_REQUIRED WORK_
After finding the line with "brown cactus: 1 -> 0" in the entries below, retype exactly each line from there through the line with "yellow cheese: 3 -> 1", including that final line.

_DATA UNDER STUDY_

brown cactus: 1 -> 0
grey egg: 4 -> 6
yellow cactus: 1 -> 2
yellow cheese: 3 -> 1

...

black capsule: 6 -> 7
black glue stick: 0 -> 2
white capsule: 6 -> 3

_TASK RESULT_
brown cactus: 1 -> 0
grey egg: 4 -> 6
yellow cactus: 1 -> 2
yellow cheese: 3 -> 1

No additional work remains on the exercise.